### Task description
Can you express the stretch from the start of the items through the line that contains "Question: From the image's perspective, is", inclusive, as a Markdown table with the columns Row and Line, numbering each line and omitting blank lines?

### Information given
....................

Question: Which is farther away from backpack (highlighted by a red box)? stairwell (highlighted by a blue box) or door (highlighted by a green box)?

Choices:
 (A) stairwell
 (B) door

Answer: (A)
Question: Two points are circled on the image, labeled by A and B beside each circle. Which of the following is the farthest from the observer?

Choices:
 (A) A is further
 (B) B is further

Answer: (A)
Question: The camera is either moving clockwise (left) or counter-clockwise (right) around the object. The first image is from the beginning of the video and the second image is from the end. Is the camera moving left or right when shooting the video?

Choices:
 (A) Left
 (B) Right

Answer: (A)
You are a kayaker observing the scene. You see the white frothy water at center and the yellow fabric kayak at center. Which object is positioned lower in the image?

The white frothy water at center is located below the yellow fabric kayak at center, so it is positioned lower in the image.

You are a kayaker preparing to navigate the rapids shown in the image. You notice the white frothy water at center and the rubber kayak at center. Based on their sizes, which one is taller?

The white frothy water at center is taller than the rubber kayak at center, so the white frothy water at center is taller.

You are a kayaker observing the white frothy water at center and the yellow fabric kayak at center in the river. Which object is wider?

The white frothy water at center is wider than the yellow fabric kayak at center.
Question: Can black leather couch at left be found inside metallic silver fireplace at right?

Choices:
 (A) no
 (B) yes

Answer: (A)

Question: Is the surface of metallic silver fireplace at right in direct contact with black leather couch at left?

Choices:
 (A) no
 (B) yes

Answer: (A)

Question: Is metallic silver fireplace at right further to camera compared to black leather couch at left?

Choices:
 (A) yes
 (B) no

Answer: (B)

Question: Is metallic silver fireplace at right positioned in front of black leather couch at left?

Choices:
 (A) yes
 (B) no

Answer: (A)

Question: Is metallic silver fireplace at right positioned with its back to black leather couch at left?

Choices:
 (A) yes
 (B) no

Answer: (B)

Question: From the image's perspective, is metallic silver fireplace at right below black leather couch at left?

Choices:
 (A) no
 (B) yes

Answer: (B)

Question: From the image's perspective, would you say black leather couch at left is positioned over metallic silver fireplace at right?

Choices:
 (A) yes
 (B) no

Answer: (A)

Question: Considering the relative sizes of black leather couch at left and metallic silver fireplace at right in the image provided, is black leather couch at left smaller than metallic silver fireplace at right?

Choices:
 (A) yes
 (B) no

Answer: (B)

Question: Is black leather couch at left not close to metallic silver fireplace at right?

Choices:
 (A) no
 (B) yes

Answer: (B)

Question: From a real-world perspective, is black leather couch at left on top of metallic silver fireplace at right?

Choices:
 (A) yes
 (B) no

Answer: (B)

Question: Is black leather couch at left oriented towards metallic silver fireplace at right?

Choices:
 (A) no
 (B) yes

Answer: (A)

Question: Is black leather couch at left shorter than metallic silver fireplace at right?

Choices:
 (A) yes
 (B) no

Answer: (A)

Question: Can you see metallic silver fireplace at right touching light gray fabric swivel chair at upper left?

....................

### Answer box
| Row | Line |
|---|---|
| 1 | Question: Which is farther away from backpack (highlighted by a red box)? stairwell (highlighted by a blue box) or door (highlighted by a green box)? |
| 2 | Choices: |
| 3 |  (A) stairwell |
| 4 |  (B) door |
| 5 | Answer: (A) |
| 6 | Question: Two points are circled on the image, labeled by A and B beside each circle. Which of the following is the farthest from the observer? |
| 7 | Choices: |
| 8 |  (A) A is further |
| 9 |  (B) B is further |
| 10 | Answer: (A) |
| 11 | Question: The camera is either moving clockwise (left) or counter-clockwise (right) around the object. The first image is from the beginning of the video and the second image is from the end. Is the camera moving left or right when shooting the video? |
| 12 | Choices: |
| 13 |  (A) Left |
| 14 |  (B) Right |
| 15 | Answer: (A) |
| 16 | You are a kayaker observing the scene. You see the white frothy water at center and the yellow fabric kayak at center. Which object is positioned lower in the image? |
| 17 | The white frothy water at center is located below the yellow fabric kayak at center, so it is positioned lower in the image. |
| 18 | You are a kayaker preparing to navigate the rapids shown in the image. You notice the white frothy water at center and the rubber kayak at center. Based on their sizes, which one is taller? |
| 19 | The white frothy water at center is taller than the rubber kayak at center, so the white frothy water at center is taller. |
| 20 | You are a kayaker observing the white frothy water at center and the yellow fabric kayak at center in the river. Which object is wider? |
| 21 | The white frothy water at center is wider than the yellow fabric kayak at center. |
| 22 | Question: Can black leather couch at left be found inside metallic silver fireplace at right? |
| 23 | Choices: |
| 24 |  (A) no |
| 25 |  (B) yes |
| 26 | Answer: (A) |
| 27 | Question: Is the surface of metallic silver fireplace at right in direct contact with black leather couch at left? |
| 28 | Choices: |
| 29 |  (A) no |
| 30 |  (B) yes |
| 31 | Answer: (A) |
| 32 | Question: Is metallic silver fireplace at right further to camera compared to black leather couch at left? |
| 33 | Choices: |
| 34 |  (A) yes |
| 35 |  (B) no |
| 36 | Answer: (B) |
| 37 | Question: Is metallic silver fireplace at right positioned in front of black leather couch at left? |
| 38 | Choices: |
| 39 |  (A) yes |
| 40 |  (B) no |
| 41 | Answer: (A) |
| 42 | Question: Is metallic silver fireplace at right positioned with its back to black leather couch at left? |
| 43 | Choices: |
| 44 |  (A) yes |
| 45 |  (B) no |
| 46 | Answer: (B) |
| 47 | Question: From the image's perspective, is metallic silver fireplace at right below black leather couch at left? |